-------- ENTRIES SUPPLIED
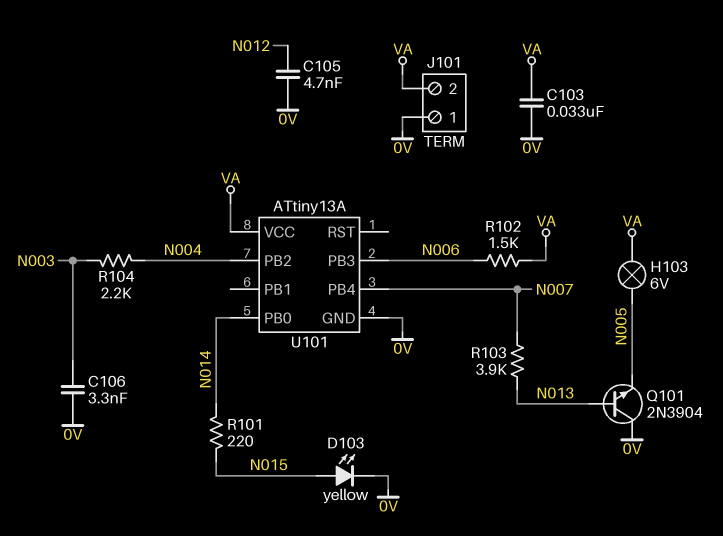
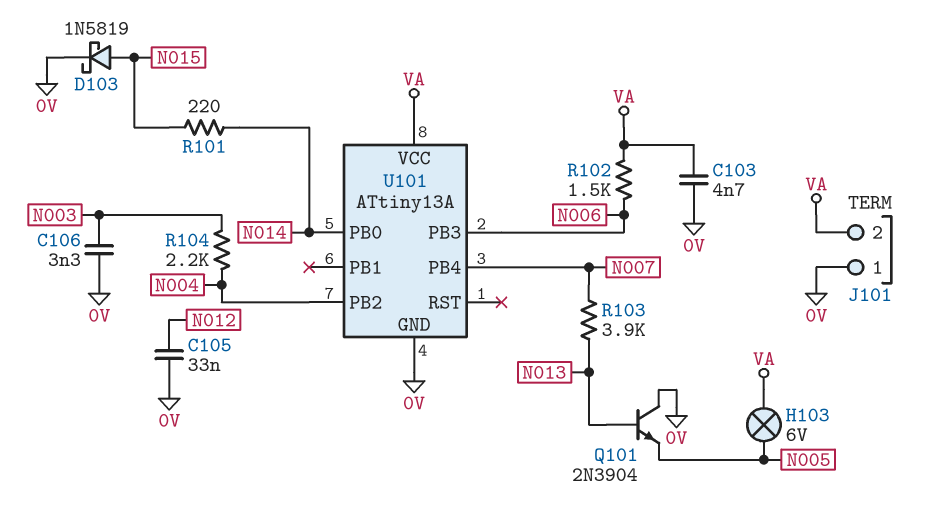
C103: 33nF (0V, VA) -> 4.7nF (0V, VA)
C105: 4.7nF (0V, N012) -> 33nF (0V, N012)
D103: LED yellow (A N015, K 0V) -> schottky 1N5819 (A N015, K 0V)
----------------
-------- ENTRIES SUPPLIED
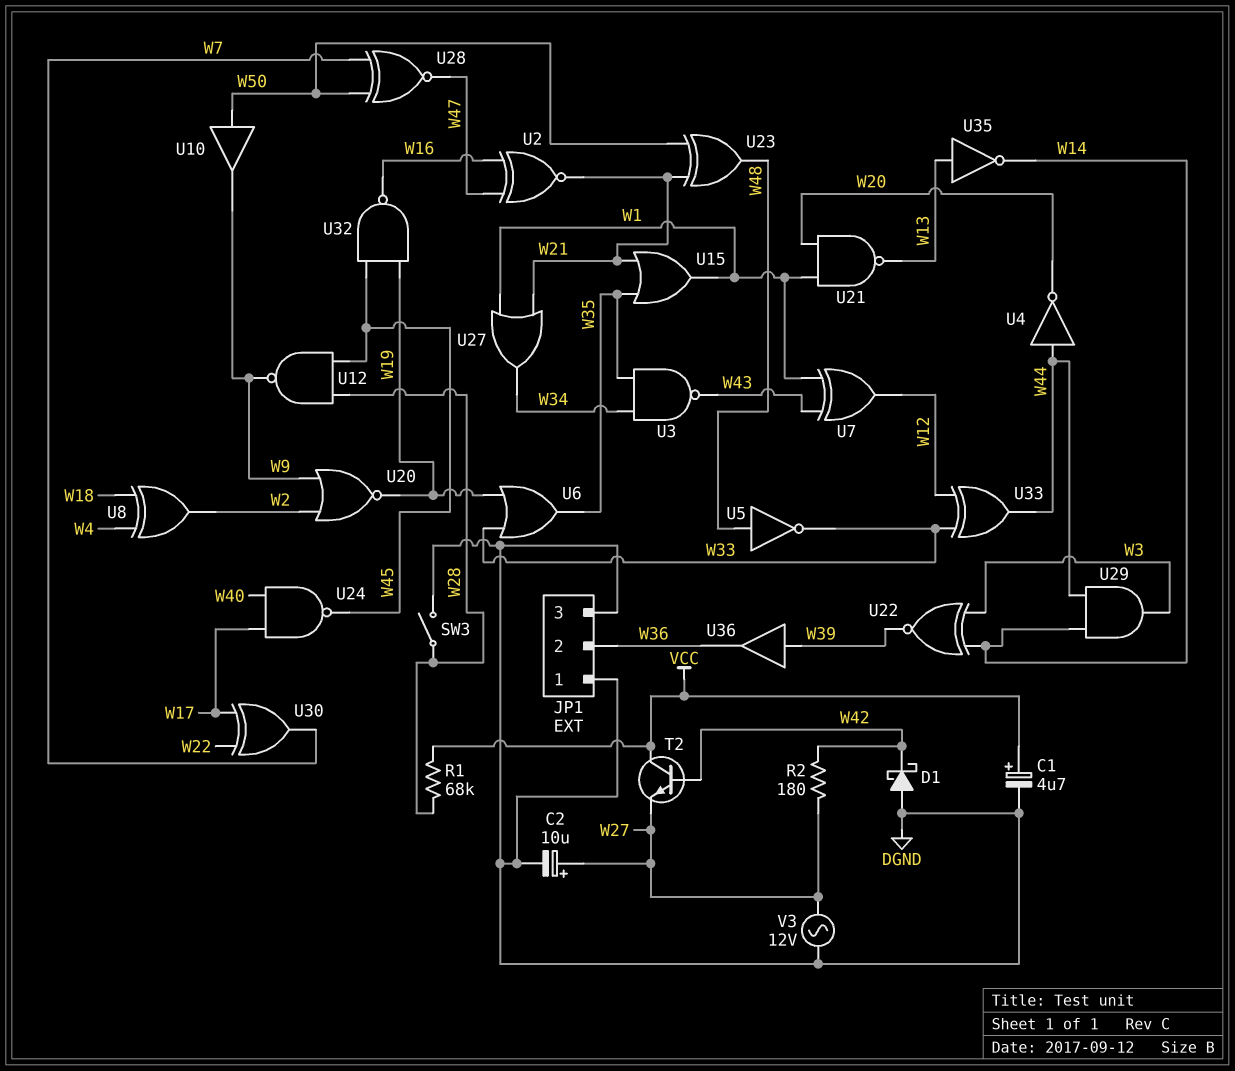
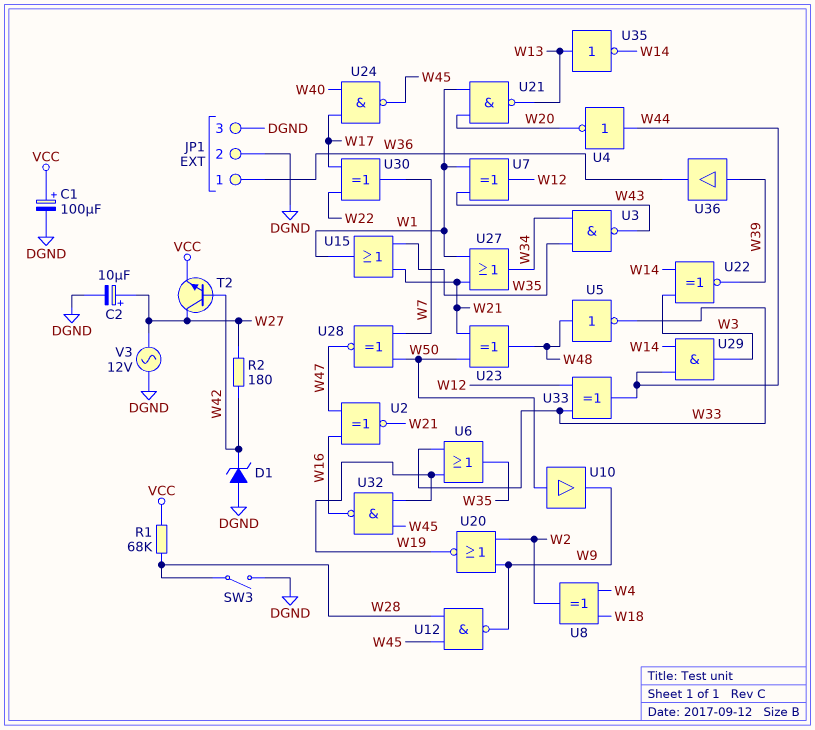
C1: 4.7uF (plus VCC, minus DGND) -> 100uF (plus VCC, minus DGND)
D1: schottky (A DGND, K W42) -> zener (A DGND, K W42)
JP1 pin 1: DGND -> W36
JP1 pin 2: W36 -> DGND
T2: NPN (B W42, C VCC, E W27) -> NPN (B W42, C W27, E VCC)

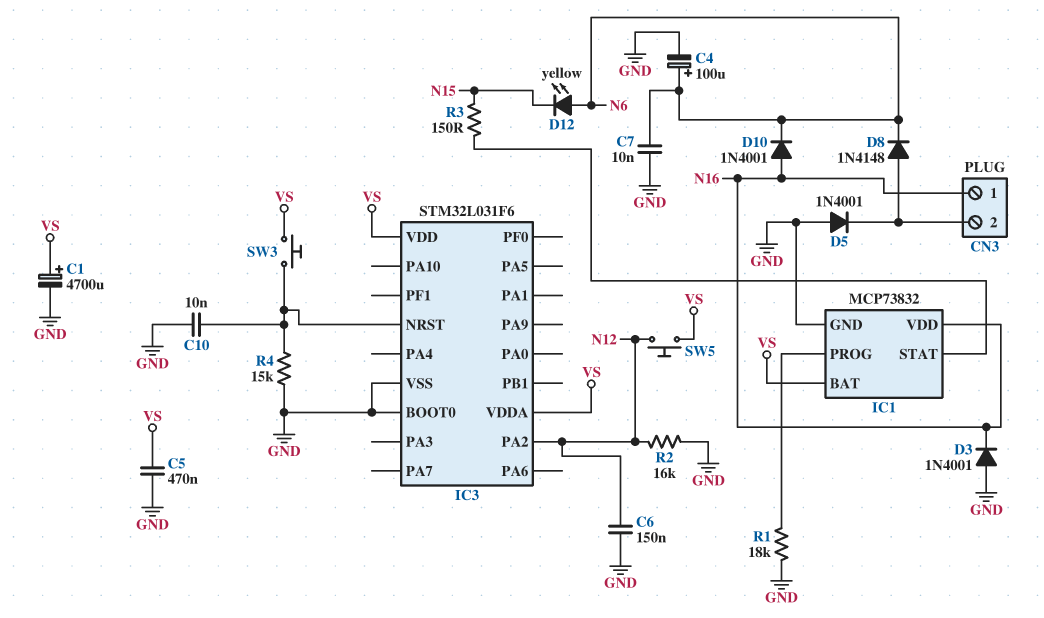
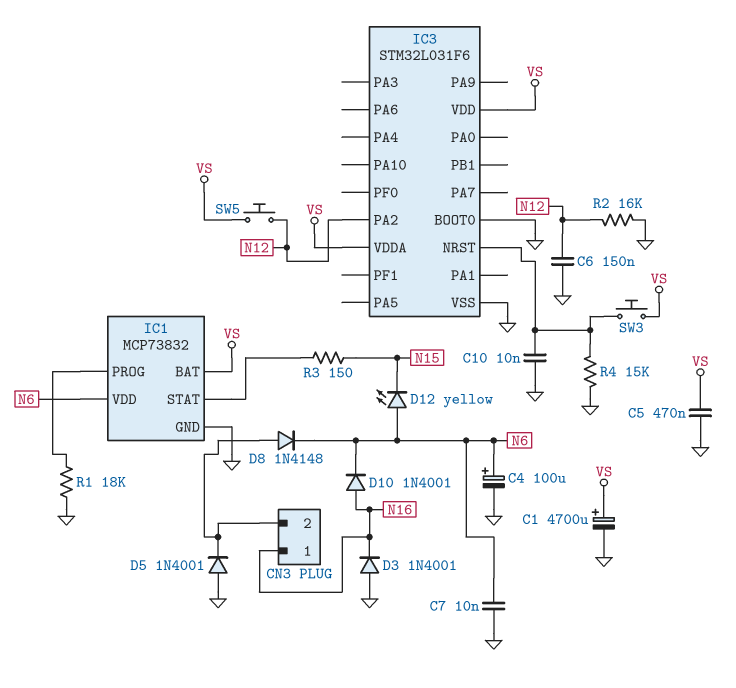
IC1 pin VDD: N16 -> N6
----------------
-------- ENTRIES SUPPLIED
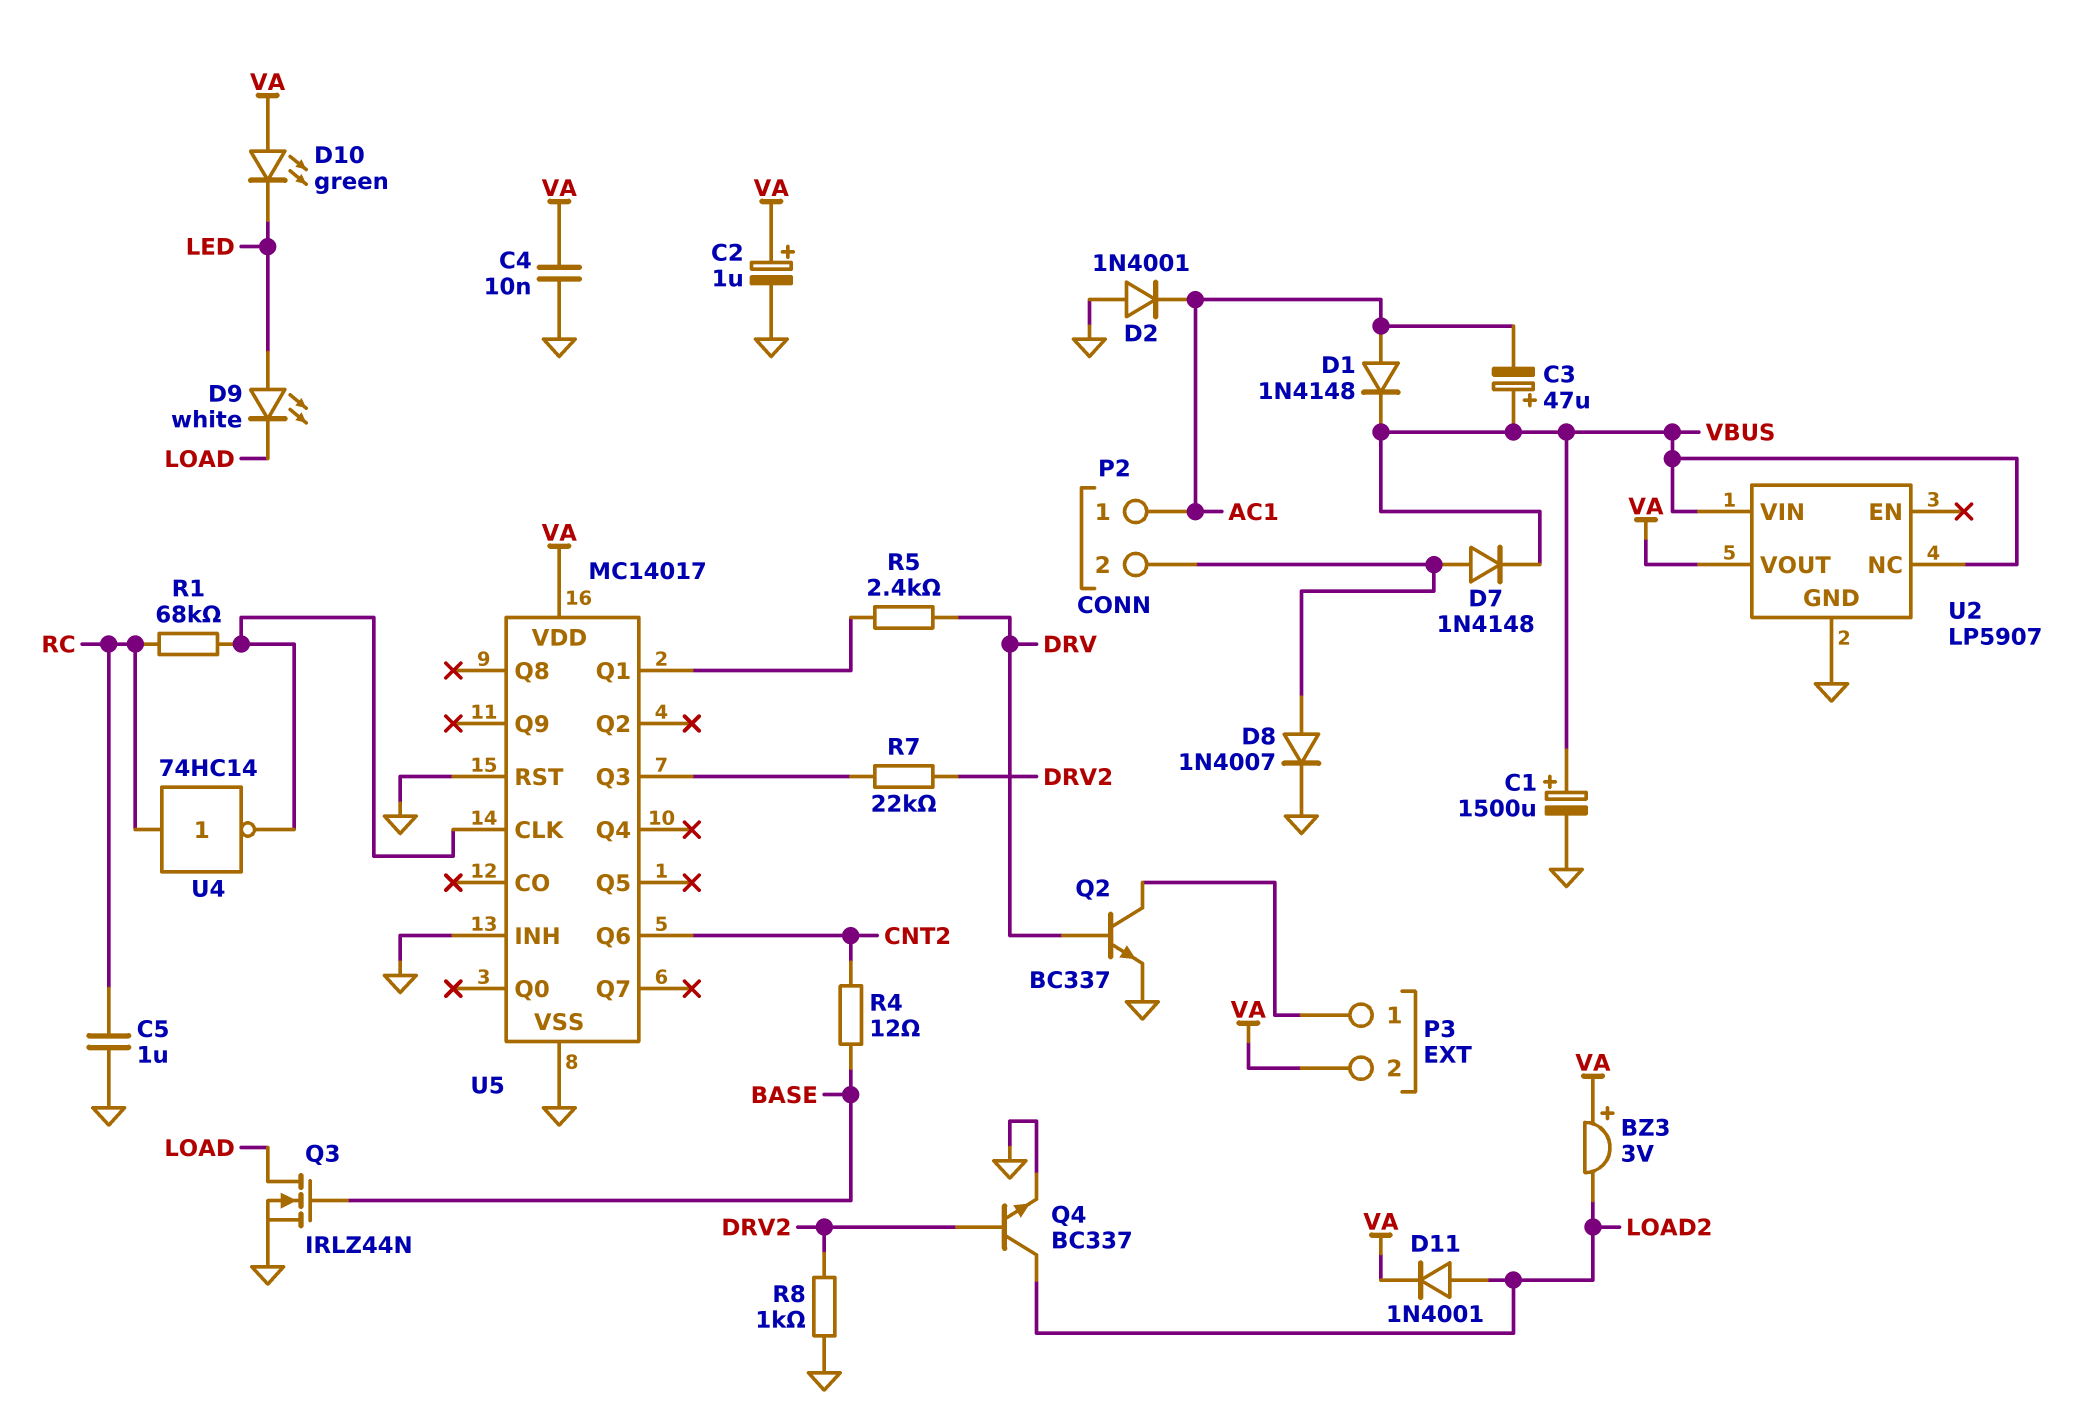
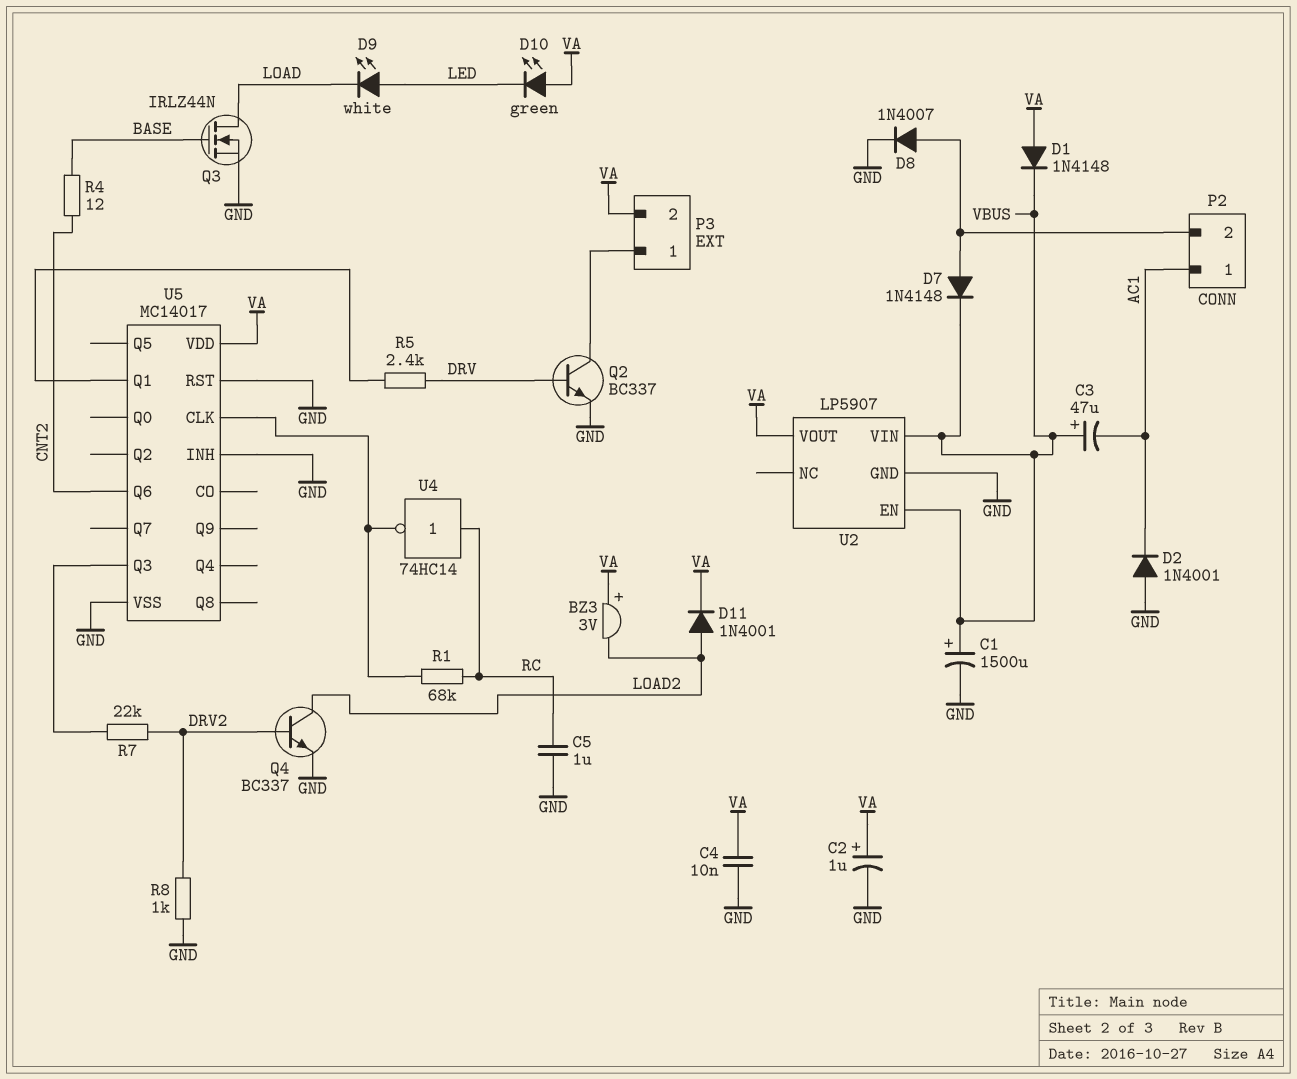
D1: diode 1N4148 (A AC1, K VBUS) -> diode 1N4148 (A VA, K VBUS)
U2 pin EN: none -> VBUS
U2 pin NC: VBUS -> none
----------------
**YOUR GOAL**
Could you transcribe exactly the entries above, but only the lines from the one with "C1: 4.7uF (plus" through the one with "IC1 pin VDD: N16 -> N6", and without pictures?

**OUTPUT FOR THIS TASK**
C1: 4.7uF (plus VCC, minus DGND) -> 100uF (plus VCC, minus DGND)
D1: schottky (A DGND, K W42) -> zener (A DGND, K W42)
JP1 pin 1: DGND -> W36
JP1 pin 2: W36 -> DGND
T2: NPN (B W42, C VCC, E W27) -> NPN (B W42, C W27, E VCC)

IC1 pin VDD: N16 -> N6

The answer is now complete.